## [Task to carry out]
Pull out every line below that contains the string "place", and copy each of those lines in full.

## [Exercise inputs]
::::

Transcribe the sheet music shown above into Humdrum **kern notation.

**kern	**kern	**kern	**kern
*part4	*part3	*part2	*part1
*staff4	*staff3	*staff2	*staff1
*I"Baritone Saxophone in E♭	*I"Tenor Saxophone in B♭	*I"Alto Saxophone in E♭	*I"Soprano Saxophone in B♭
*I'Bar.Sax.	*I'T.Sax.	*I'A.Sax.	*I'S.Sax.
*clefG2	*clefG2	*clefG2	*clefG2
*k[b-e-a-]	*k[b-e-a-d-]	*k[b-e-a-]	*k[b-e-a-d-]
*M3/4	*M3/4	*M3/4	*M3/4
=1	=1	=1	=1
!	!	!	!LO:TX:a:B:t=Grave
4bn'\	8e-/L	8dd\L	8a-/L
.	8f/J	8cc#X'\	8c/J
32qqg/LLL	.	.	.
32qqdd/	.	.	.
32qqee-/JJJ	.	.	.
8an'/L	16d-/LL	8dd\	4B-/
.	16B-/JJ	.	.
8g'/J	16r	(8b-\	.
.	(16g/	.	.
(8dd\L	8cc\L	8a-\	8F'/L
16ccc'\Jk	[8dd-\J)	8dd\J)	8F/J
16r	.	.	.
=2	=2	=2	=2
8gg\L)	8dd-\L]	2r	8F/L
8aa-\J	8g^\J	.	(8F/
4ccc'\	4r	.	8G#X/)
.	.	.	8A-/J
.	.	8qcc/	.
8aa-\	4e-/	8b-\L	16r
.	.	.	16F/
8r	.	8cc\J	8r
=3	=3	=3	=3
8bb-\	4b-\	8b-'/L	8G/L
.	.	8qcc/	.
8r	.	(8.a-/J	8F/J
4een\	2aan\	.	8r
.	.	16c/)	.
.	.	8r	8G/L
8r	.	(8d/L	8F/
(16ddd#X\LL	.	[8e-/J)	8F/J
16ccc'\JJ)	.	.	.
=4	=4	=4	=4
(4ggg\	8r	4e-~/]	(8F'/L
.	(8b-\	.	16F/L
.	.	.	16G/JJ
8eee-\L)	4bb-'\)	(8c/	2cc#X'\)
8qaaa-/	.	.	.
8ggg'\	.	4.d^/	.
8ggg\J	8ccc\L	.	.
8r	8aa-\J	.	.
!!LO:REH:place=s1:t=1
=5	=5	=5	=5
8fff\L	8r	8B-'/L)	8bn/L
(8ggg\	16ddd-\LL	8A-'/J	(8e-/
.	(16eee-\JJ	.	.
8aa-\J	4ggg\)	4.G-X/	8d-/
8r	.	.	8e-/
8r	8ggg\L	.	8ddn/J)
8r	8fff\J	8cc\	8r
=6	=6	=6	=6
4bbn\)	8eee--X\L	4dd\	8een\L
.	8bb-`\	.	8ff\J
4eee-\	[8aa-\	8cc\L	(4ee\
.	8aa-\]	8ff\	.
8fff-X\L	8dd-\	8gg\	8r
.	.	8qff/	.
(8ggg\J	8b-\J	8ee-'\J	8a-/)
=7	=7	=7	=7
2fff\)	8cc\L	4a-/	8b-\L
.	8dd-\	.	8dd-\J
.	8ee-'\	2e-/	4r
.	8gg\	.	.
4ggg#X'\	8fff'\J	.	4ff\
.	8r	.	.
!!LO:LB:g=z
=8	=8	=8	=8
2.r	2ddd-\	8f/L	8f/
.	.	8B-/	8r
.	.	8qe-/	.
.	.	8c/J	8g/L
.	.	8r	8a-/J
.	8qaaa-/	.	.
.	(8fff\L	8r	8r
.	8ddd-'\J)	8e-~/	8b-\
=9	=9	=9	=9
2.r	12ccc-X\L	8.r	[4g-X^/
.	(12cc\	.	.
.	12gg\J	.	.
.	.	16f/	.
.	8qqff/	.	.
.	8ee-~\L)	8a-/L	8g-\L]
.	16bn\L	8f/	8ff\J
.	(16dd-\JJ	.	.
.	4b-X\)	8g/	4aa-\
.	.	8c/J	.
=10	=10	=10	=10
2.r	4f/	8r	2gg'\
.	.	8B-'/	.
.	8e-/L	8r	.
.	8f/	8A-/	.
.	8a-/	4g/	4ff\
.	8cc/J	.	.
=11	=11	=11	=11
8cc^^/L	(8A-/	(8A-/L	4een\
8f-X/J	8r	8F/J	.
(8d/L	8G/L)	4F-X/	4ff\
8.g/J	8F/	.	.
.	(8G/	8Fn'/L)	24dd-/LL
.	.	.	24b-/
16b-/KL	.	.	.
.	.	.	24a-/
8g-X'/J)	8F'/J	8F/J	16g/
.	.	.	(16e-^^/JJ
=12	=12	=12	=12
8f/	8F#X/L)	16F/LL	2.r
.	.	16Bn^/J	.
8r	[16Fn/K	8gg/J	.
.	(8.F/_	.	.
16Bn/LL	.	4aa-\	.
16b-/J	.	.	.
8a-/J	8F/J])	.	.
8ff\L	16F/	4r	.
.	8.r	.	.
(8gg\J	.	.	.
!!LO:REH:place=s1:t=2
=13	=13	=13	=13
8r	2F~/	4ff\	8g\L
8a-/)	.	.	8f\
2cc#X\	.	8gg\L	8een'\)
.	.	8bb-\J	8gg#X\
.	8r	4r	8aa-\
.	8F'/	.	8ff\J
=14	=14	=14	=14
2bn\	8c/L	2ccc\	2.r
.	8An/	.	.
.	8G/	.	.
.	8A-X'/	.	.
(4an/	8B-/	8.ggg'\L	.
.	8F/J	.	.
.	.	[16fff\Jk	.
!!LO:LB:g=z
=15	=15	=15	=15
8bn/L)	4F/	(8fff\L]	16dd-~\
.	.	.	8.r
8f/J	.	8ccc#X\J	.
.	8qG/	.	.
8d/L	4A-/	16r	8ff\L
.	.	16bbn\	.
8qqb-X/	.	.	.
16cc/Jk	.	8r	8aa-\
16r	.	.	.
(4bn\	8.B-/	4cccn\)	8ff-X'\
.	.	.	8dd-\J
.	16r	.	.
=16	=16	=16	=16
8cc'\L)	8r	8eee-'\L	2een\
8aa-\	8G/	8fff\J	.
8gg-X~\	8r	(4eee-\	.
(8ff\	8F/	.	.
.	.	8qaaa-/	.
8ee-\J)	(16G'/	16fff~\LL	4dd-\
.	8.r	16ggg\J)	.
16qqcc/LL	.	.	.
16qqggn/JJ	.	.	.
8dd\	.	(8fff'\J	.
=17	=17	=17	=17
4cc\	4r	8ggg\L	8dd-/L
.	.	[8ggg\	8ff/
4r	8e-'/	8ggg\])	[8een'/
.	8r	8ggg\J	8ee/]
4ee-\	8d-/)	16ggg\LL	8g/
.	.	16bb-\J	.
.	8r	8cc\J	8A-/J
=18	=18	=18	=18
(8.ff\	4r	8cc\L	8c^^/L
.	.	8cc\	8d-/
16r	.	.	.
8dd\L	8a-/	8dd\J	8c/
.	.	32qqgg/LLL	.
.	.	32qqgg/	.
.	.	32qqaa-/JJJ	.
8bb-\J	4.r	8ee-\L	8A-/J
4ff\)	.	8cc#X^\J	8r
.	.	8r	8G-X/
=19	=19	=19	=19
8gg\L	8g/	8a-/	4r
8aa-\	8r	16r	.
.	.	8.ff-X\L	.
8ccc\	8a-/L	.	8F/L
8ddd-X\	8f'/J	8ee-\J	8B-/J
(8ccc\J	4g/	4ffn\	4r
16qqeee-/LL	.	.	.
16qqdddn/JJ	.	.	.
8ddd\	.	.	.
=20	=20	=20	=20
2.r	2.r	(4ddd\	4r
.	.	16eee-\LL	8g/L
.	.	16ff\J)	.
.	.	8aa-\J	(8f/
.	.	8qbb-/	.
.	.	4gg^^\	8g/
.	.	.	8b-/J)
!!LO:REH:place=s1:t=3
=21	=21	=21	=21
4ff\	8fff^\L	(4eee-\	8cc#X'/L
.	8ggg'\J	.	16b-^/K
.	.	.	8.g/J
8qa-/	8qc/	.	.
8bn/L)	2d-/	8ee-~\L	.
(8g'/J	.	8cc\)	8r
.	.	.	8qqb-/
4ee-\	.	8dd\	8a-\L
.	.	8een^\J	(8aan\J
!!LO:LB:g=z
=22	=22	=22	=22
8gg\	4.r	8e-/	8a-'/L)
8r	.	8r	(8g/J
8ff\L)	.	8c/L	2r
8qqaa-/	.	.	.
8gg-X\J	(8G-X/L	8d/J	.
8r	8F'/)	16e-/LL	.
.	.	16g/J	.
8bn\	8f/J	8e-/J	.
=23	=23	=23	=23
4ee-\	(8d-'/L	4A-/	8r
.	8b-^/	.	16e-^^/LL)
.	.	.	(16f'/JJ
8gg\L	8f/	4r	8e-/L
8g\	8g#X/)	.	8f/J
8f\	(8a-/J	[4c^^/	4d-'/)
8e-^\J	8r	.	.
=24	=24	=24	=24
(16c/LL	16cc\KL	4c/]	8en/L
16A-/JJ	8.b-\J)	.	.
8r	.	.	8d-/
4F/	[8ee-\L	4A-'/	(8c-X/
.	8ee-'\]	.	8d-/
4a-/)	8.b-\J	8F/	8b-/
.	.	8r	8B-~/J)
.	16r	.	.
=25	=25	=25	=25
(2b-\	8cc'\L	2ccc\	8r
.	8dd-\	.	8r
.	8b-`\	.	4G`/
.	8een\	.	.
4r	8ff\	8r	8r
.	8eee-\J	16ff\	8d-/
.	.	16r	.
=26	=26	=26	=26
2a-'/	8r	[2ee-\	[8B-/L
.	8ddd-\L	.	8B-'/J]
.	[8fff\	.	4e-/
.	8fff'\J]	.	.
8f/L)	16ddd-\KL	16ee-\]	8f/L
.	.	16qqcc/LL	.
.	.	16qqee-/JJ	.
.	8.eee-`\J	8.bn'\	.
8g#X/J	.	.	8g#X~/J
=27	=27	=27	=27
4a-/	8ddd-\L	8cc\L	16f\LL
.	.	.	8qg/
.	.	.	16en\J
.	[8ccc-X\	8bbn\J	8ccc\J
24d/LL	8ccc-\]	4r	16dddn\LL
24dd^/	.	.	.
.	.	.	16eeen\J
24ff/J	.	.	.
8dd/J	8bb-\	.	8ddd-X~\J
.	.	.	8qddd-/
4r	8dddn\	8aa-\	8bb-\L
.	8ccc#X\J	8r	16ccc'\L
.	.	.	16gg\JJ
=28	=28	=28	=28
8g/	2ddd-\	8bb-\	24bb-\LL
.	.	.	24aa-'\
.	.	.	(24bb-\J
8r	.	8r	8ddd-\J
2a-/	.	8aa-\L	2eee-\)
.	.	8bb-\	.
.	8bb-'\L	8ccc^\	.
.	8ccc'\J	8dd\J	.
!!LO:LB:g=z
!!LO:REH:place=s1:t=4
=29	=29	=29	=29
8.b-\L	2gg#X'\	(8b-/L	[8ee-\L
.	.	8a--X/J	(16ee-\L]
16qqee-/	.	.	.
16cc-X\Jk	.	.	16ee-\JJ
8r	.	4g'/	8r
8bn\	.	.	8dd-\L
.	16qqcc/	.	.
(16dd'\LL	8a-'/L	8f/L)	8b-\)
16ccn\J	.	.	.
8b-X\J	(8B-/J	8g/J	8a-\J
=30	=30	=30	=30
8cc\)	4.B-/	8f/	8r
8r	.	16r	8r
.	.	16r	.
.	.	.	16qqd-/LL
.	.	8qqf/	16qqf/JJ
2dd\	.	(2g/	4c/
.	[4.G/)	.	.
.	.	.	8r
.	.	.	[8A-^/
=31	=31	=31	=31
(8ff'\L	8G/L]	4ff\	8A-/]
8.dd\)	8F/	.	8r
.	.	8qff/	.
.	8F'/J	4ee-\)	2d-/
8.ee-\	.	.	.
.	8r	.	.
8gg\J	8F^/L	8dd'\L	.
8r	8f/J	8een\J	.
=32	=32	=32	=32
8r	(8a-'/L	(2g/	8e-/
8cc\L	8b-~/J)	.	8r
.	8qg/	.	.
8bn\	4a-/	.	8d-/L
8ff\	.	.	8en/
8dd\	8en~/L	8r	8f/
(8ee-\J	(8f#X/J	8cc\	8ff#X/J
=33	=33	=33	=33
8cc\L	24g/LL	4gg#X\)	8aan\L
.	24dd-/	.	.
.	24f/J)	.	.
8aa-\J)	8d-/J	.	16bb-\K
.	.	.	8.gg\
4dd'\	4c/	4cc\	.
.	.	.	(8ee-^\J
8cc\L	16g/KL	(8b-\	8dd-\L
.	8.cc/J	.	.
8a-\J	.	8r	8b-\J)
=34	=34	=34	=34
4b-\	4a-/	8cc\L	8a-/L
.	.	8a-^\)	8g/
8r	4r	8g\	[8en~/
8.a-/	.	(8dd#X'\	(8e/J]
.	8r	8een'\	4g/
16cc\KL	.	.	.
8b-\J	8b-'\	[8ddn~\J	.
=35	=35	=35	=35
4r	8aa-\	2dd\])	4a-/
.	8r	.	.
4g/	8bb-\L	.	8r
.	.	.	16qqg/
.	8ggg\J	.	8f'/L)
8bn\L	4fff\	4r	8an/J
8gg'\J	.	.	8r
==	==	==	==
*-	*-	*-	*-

::::

## [Worked solution]
!!LO:REH:place=s1:t=1
!!LO:REH:place=s1:t=2
!!LO:REH:place=s1:t=3
!!LO:REH:place=s1:t=4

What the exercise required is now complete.